[start]
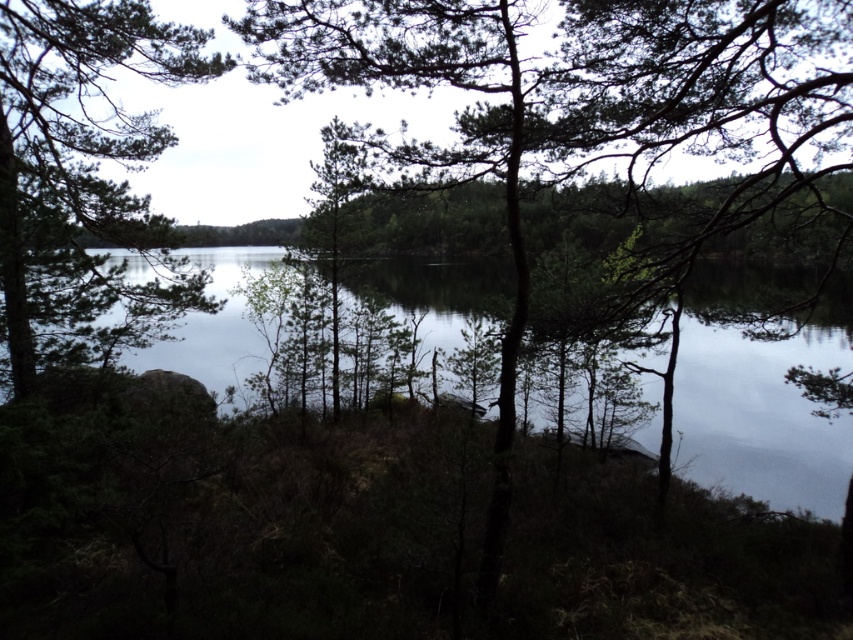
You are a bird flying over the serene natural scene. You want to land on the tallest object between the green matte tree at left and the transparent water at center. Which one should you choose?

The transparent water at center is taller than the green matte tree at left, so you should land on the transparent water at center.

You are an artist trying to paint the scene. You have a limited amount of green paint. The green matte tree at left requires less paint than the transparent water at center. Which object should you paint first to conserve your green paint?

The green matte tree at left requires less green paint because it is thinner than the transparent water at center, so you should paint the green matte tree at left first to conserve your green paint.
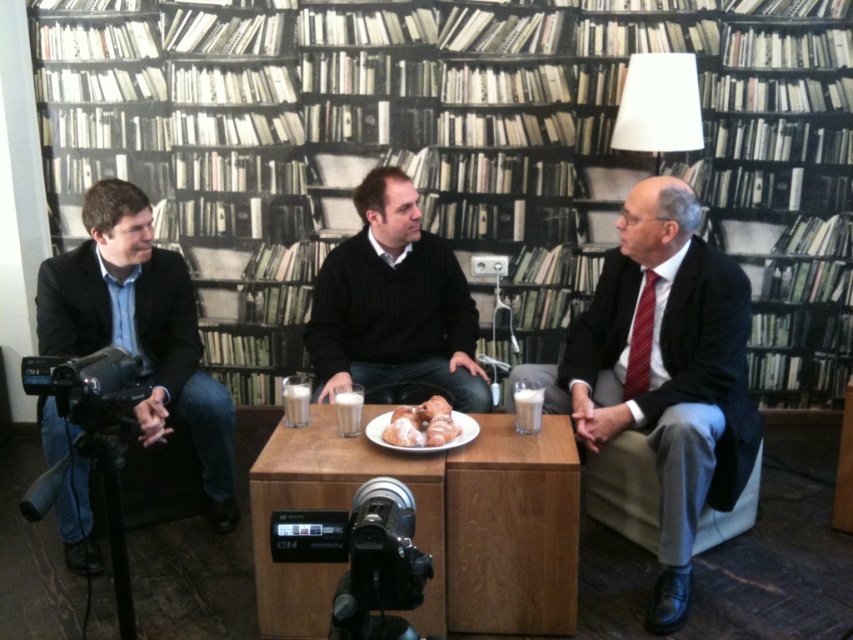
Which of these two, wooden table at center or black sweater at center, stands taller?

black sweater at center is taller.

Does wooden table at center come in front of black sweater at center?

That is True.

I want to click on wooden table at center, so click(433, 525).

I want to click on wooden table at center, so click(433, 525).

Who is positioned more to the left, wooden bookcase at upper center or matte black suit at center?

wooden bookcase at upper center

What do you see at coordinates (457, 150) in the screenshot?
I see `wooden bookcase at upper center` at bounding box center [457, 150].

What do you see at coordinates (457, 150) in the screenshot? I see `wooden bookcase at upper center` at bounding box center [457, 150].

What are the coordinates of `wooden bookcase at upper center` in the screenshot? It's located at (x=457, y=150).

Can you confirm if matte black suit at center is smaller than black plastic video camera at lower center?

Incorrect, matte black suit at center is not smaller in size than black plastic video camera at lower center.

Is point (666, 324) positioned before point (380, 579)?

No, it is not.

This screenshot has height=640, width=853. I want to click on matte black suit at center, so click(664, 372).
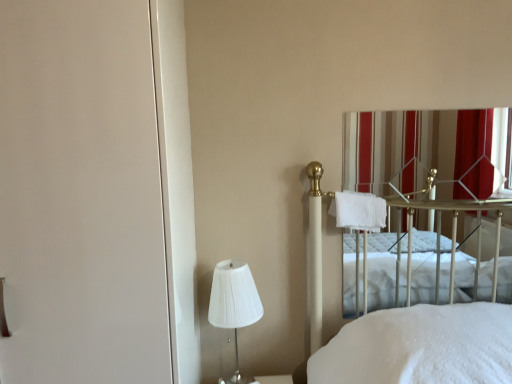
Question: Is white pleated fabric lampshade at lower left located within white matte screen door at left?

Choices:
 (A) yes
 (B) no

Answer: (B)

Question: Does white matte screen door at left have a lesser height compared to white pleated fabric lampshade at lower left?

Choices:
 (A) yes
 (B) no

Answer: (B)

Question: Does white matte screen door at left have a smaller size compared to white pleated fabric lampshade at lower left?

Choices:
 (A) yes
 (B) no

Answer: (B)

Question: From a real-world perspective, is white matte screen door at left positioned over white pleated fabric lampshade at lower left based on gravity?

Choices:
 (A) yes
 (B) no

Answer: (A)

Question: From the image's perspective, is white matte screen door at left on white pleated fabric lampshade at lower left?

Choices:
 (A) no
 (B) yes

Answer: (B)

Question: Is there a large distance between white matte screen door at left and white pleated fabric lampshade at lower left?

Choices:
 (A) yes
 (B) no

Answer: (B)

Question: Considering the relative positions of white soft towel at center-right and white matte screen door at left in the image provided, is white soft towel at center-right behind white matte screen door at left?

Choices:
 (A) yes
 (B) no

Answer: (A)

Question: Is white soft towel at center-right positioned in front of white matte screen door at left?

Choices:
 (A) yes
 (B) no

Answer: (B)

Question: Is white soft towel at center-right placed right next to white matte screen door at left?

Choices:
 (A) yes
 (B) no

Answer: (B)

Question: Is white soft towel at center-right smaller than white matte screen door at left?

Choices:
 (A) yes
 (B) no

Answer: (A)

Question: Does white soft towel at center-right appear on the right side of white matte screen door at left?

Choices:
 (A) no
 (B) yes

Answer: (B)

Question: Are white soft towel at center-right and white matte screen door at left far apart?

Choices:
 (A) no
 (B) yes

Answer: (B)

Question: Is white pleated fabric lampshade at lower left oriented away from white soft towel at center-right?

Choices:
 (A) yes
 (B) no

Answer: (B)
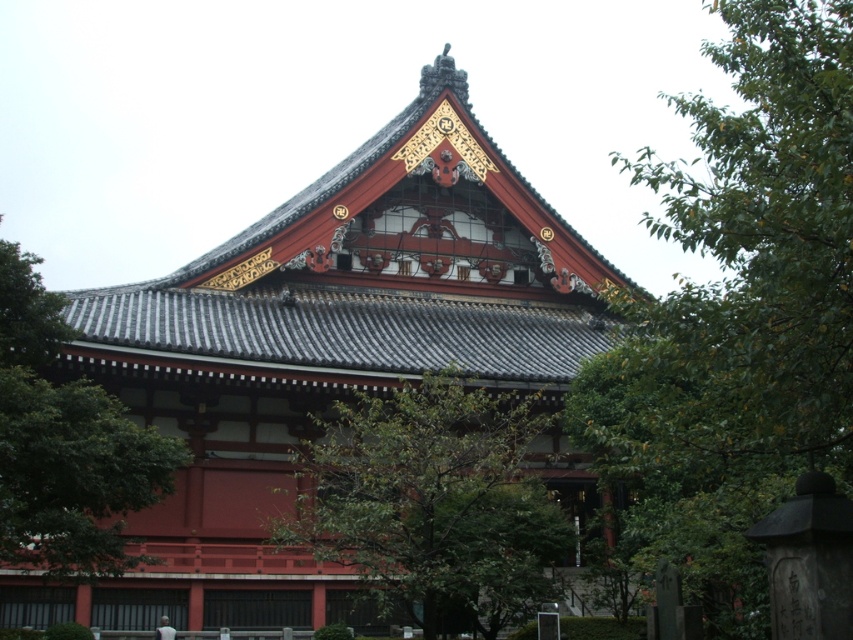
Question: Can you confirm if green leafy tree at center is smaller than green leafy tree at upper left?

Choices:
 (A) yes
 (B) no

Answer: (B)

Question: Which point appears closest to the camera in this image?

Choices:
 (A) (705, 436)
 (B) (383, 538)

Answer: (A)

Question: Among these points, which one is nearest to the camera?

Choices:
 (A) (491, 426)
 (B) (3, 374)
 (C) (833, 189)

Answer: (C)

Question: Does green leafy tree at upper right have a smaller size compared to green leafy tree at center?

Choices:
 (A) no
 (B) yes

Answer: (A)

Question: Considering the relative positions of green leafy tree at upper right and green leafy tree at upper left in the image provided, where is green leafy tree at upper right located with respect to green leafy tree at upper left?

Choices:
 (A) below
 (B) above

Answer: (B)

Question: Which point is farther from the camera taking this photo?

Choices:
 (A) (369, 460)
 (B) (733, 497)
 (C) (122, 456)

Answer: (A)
[end]
EXERCISE PROMPT — Recast the item lines above as a numbered list, from the line containing "Question: Which point is" through the last line of the items, inclusive, and leave out blank lines.

CORRECT ANSWER —
1. Question: Which point is farther from the camera taking this photo?
2. Choices:
3.  (A) (369, 460)
4.  (B) (733, 497)
5.  (C) (122, 456)
6. Answer: (A)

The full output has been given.